» **ACTIVITY**
For the string "right", state how many lines of the data hold it. Give nothing besides the number.

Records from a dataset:
------------------------

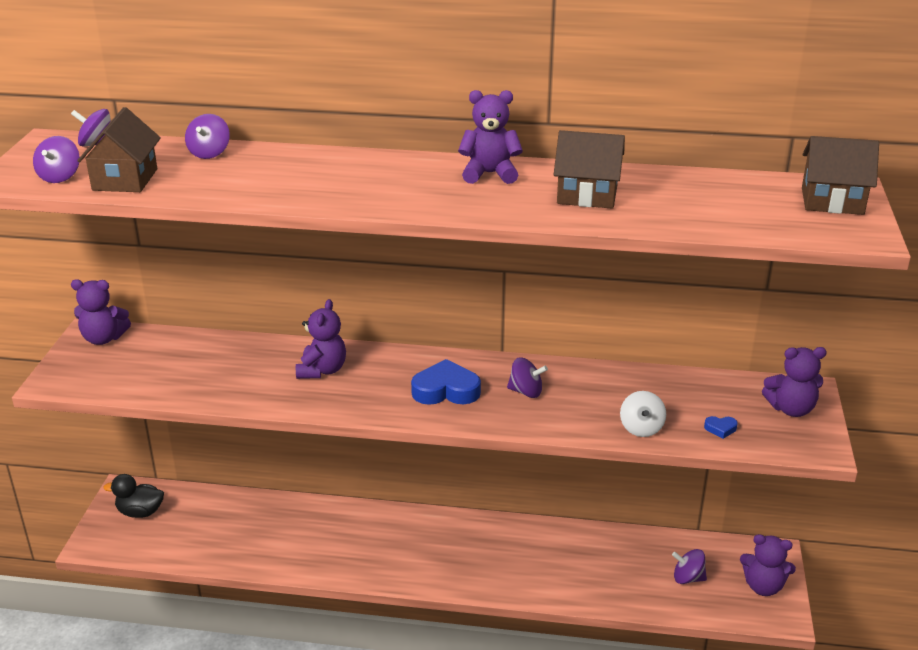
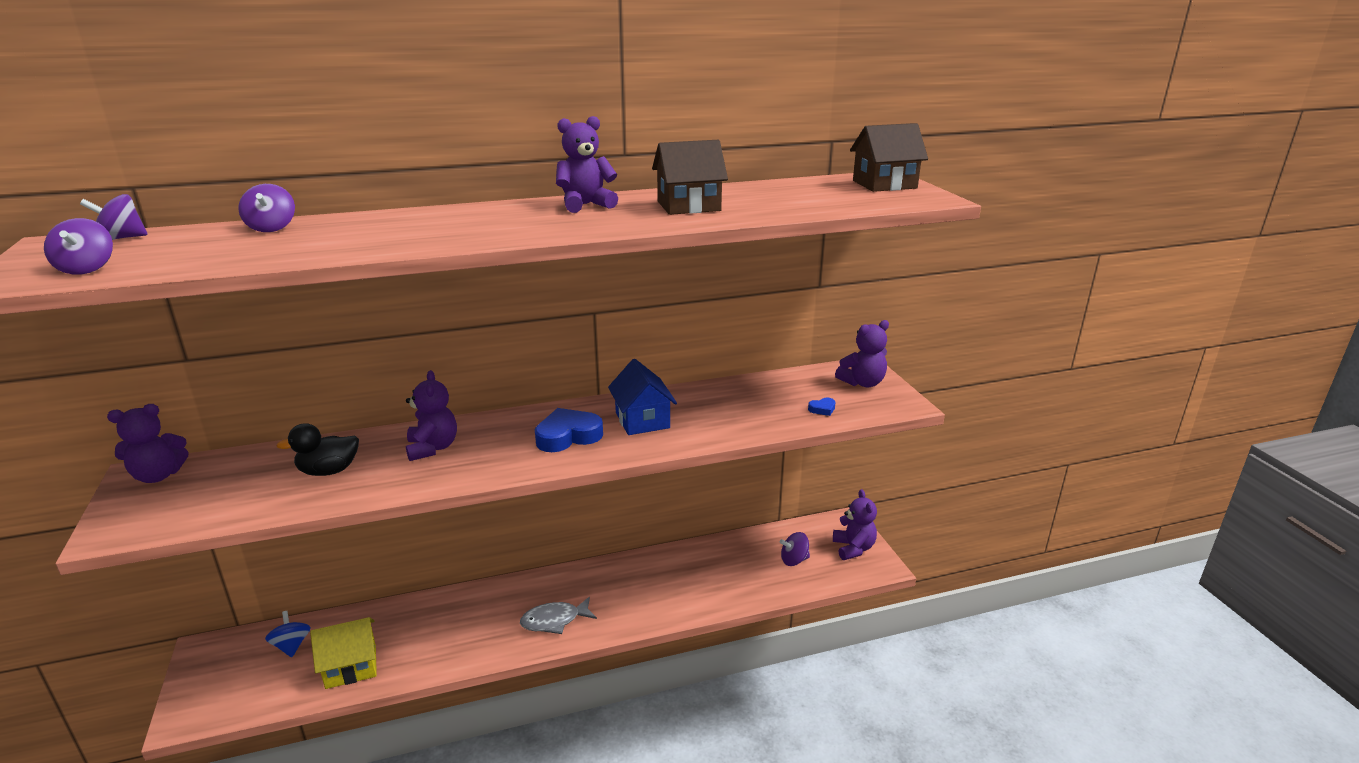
camera: 25 degrees left, 5 degrees down
(125, 179) = (179, 259): brown house -> none
(140, 512) = (232, 665): black duck -> black duck (329, 471)
(190, 510) = (291, 645): none -> blue spinning top
(228, 545) = (351, 667): none -> yellow house
(416, 561) = (554, 620): none -> grey fish
(526, 392) = (642, 420): purple spinning top -> blue house
(641, 428) = (760, 424): white spinning top -> none
(763, 586) = (853, 548): purple teddy bear -> purple teddy bear turned 90 degrees counterclockwise

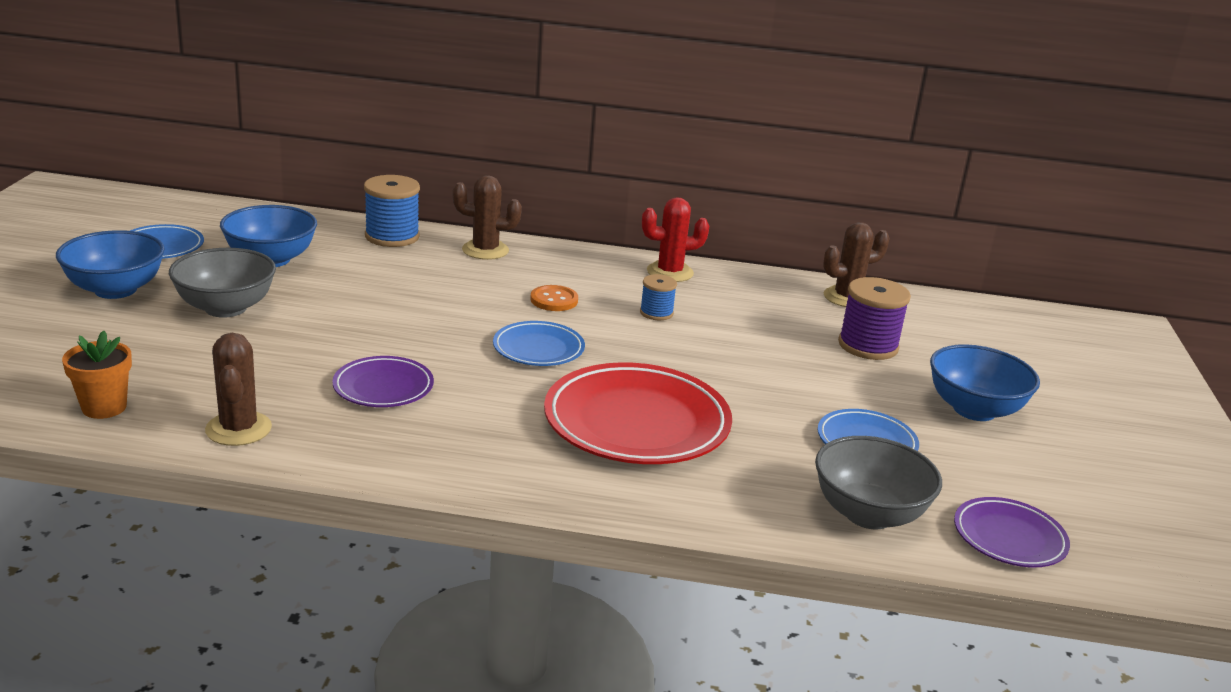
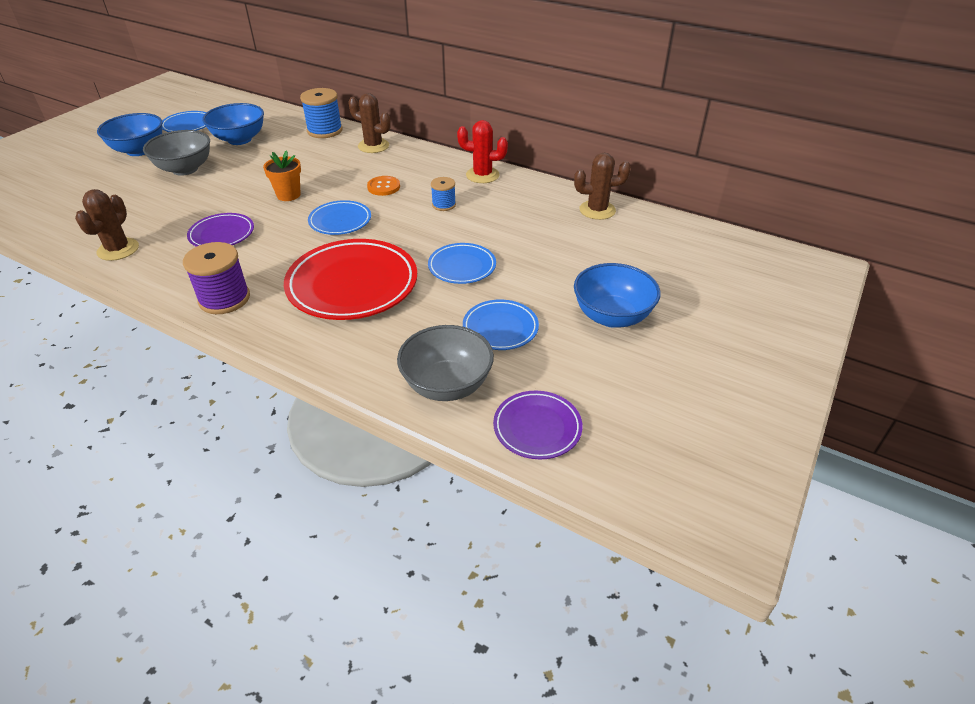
camera: 25 degrees right, 15 degrees up
(104, 407) = (64, 224): orange flower pot -> orange flower pot (288, 195)
(753, 382) = (462, 267): none -> blue plate
(868, 346) = (576, 251): purple spool -> purple spool (224, 299)

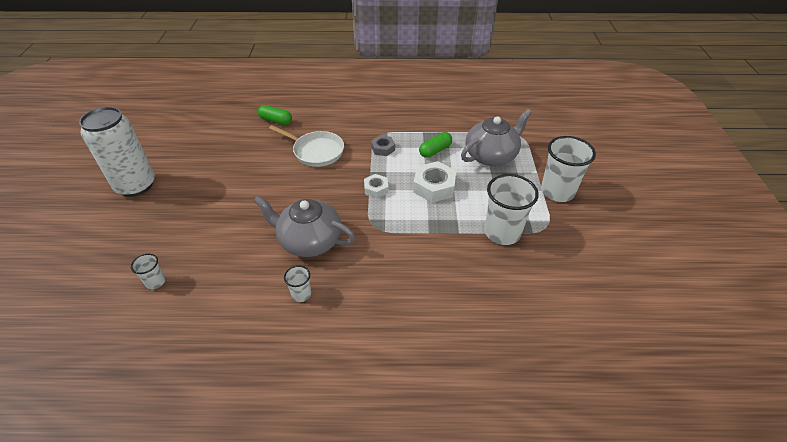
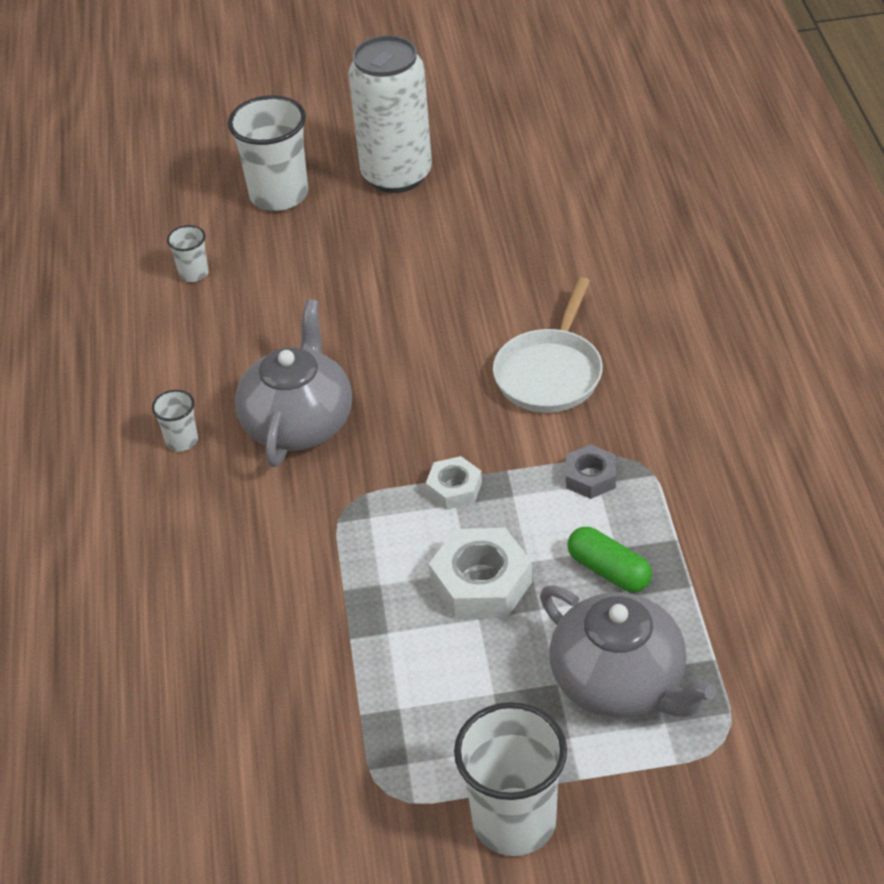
camera: 85 degrees right, 0 degrees up
(276, 121) = (636, 288): green capsule -> none
(502, 232) = (361, 713): white cup -> white cup (279, 195)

------------------------

» **OUTPUT BELOW**
2